EXERCISE INSTRUCTIONS: Check each line of the material that follows, and copy those holding the string "mushroom".

SOURCE DATA:
====
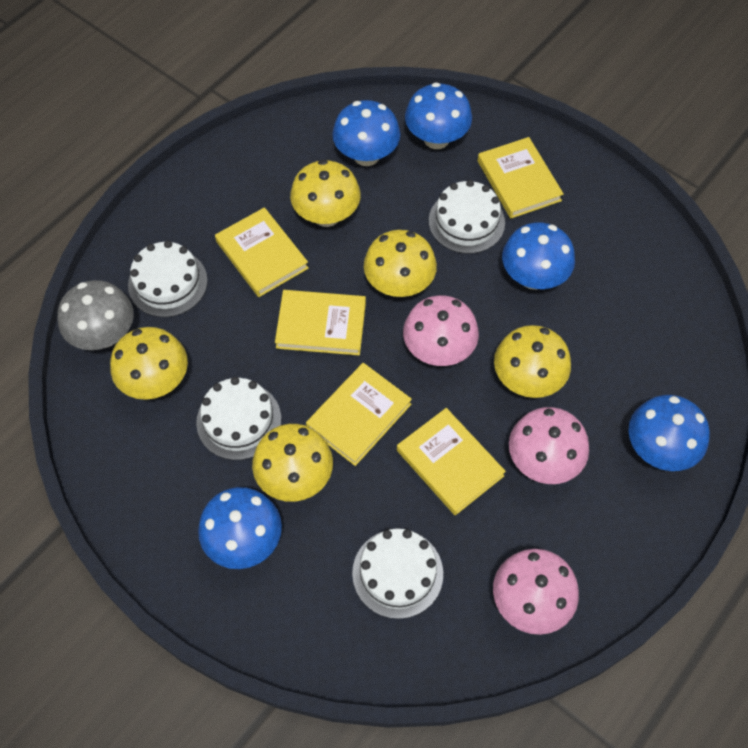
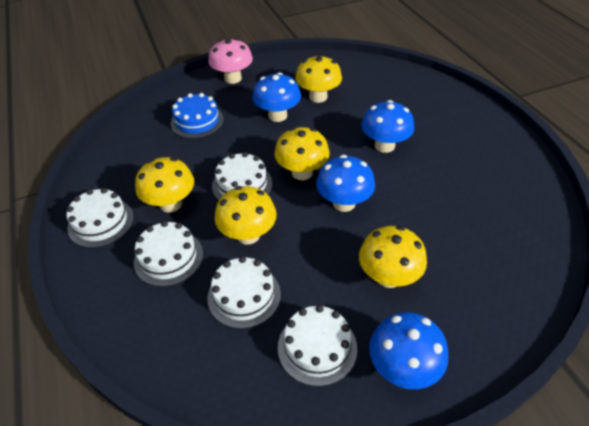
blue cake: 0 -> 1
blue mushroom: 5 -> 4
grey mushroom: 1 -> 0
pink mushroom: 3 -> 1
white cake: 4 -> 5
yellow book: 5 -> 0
====
SOLUTION TO THIS EXERCISE:
blue mushroom: 5 -> 4
grey mushroom: 1 -> 0
pink mushroom: 3 -> 1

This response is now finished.